### Available records
------------------------------------------------

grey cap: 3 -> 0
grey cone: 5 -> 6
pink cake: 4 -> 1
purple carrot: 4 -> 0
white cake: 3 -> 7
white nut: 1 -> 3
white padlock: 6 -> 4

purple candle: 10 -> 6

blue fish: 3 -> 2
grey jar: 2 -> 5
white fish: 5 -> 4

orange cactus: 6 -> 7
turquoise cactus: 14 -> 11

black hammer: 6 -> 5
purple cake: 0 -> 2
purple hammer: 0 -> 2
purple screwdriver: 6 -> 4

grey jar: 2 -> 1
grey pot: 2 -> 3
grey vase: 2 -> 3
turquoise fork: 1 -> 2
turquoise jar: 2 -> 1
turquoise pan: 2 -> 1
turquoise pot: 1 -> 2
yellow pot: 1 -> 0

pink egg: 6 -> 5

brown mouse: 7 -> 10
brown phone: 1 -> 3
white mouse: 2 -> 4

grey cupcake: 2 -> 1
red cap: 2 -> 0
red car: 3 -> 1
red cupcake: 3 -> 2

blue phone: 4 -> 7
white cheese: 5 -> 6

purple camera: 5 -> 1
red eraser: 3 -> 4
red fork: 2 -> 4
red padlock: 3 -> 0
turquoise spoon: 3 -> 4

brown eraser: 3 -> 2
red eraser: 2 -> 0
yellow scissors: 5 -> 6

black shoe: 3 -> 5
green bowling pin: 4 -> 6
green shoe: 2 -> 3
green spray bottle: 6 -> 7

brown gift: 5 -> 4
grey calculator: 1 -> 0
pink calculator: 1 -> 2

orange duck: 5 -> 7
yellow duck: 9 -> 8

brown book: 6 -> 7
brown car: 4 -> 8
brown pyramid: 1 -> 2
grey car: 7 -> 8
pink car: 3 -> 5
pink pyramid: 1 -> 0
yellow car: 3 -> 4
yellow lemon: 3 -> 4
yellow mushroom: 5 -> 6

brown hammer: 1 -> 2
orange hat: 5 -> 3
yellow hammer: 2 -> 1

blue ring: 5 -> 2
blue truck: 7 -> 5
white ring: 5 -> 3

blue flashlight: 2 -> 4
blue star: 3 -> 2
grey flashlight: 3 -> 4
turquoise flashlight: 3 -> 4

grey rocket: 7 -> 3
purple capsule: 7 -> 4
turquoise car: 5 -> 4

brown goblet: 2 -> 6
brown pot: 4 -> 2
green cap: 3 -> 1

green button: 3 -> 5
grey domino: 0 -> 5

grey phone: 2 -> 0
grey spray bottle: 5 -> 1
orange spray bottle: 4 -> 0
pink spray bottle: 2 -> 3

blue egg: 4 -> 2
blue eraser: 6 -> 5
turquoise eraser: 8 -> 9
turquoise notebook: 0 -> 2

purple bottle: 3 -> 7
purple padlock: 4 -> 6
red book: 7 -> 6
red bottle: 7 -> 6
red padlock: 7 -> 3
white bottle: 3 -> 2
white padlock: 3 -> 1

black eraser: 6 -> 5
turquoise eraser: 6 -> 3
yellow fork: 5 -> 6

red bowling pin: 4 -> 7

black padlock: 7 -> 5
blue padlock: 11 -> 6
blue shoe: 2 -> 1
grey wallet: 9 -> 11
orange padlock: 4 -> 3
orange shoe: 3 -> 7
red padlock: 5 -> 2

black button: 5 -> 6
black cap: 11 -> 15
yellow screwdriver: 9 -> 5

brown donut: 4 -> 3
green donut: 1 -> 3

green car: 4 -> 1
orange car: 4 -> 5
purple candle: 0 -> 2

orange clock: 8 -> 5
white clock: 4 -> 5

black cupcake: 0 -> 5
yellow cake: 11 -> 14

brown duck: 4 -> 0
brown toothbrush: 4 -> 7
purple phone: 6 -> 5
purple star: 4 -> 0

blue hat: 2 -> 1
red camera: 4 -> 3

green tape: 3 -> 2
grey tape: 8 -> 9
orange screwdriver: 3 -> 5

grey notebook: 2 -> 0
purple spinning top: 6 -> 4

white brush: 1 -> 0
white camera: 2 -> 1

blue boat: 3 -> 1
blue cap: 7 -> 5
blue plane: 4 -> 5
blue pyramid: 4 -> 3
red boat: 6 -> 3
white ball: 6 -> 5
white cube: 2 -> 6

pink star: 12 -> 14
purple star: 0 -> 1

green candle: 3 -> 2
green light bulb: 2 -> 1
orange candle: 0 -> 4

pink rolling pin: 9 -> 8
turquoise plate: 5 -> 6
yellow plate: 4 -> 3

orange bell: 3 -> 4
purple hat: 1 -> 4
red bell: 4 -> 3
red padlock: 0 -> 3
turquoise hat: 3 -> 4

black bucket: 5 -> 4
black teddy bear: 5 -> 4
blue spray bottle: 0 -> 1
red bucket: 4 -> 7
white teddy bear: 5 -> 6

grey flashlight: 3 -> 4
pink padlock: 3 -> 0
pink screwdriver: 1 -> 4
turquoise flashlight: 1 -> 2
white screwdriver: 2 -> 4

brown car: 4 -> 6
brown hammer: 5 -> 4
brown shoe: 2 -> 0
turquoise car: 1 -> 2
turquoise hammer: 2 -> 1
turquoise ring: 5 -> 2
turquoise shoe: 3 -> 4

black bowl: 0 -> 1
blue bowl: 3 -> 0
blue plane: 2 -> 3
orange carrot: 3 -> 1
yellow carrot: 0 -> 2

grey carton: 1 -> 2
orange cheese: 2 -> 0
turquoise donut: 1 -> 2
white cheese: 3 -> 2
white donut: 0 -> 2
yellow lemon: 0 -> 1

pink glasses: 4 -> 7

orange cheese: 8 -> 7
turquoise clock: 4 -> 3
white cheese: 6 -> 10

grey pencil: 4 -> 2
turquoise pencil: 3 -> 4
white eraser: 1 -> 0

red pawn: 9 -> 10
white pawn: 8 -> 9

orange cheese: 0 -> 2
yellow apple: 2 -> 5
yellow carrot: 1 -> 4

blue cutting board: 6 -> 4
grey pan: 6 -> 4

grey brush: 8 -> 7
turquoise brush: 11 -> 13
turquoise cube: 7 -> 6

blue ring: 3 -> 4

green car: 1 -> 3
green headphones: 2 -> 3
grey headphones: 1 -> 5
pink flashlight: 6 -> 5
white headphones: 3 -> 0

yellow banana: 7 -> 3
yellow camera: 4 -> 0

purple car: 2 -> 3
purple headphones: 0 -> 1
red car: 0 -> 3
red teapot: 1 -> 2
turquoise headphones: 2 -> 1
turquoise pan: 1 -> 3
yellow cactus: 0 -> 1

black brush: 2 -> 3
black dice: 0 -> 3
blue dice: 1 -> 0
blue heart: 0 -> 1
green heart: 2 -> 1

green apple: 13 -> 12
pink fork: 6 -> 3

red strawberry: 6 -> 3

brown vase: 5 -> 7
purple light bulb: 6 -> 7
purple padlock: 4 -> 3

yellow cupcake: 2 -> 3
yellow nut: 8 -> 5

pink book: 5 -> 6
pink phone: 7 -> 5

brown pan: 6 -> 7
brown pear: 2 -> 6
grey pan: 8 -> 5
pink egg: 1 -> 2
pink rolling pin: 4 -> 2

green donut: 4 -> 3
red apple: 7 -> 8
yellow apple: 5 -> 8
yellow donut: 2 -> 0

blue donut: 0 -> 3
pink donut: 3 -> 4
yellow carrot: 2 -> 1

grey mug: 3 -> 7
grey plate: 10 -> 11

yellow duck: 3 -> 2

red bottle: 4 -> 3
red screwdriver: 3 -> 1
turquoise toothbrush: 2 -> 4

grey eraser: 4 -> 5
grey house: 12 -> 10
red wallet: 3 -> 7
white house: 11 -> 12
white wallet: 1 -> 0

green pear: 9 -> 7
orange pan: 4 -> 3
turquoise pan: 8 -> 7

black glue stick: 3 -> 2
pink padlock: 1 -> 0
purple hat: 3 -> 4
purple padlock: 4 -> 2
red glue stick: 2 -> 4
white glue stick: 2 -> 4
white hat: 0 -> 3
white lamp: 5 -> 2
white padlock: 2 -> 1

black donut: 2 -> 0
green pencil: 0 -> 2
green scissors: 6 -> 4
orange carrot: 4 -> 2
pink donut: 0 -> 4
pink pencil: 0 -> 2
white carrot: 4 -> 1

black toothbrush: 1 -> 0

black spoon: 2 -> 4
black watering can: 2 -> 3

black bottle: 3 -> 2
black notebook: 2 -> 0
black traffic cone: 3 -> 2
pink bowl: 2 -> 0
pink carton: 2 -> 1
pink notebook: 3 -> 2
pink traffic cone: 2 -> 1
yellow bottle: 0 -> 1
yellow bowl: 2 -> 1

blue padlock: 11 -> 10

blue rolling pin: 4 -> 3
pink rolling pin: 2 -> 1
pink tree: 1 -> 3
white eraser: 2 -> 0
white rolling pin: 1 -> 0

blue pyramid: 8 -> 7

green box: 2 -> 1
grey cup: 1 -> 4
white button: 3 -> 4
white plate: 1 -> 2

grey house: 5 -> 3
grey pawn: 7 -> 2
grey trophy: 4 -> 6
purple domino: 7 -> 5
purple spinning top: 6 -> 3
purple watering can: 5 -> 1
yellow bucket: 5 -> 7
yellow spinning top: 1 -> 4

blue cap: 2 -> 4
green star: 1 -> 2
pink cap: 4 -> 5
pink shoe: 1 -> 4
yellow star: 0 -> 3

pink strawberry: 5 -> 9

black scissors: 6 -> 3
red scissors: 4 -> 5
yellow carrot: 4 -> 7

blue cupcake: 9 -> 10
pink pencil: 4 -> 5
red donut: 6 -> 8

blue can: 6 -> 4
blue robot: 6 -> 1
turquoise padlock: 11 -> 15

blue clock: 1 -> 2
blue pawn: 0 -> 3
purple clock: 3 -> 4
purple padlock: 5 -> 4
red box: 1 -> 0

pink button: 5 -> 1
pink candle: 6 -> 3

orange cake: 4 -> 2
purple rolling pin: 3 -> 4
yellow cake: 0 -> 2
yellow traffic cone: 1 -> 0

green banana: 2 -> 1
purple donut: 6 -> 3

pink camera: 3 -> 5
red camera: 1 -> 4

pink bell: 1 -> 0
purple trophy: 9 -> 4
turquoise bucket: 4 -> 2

------------------------------------------------

### Directions for this task
Every line of the listing that includes the word "apple" forms the answer.

### Expected output
yellow apple: 2 -> 5
green apple: 13 -> 12
red apple: 7 -> 8
yellow apple: 5 -> 8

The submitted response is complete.